GIVEN RECORDS START

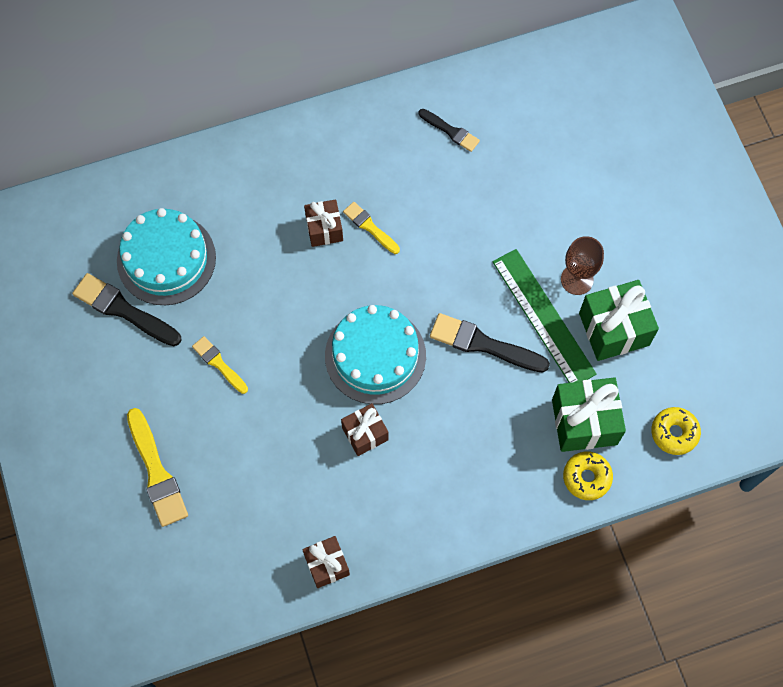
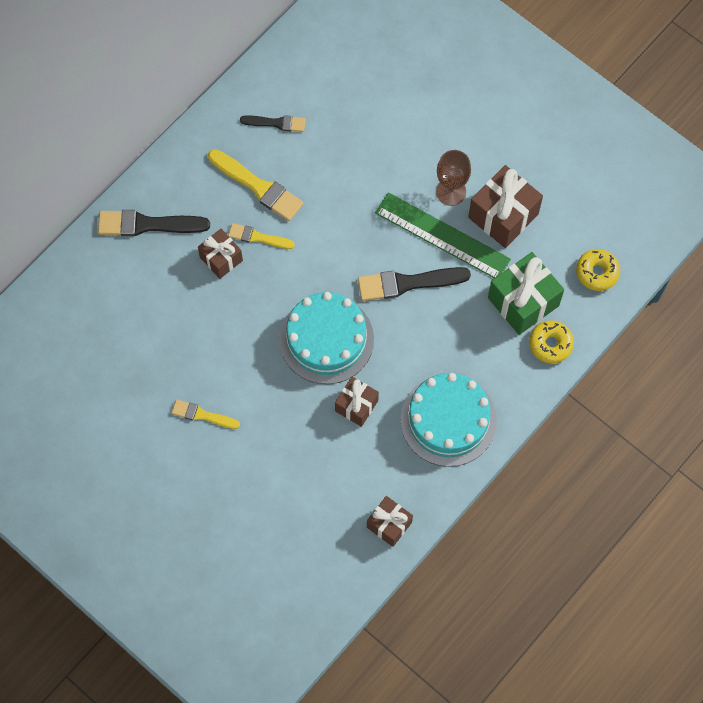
camera: 30 degrees left, 0 degrees up
black brush [72,273,182,346] -> black brush moved to [98,210,210,236]
turquoise cake [117,208,216,305] -> turquoise cake moved to [401,373,497,467]
yellow brush [127,408,188,527] -> yellow brush moved to [208,149,304,221]
green gift [579,280,659,361] -> brown gift [468,165,543,248]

GIVEN RECORDS END

◆ **PROBLEM REQUIREMENTS**: Set down, exactly and only, the lines running from the one holding "black brush [72,273,182,346]" through the end of the records above, both ends included.

◆ **EXERCISE RESULT**:
black brush [72,273,182,346] -> black brush moved to [98,210,210,236]
turquoise cake [117,208,216,305] -> turquoise cake moved to [401,373,497,467]
yellow brush [127,408,188,527] -> yellow brush moved to [208,149,304,221]
green gift [579,280,659,361] -> brown gift [468,165,543,248]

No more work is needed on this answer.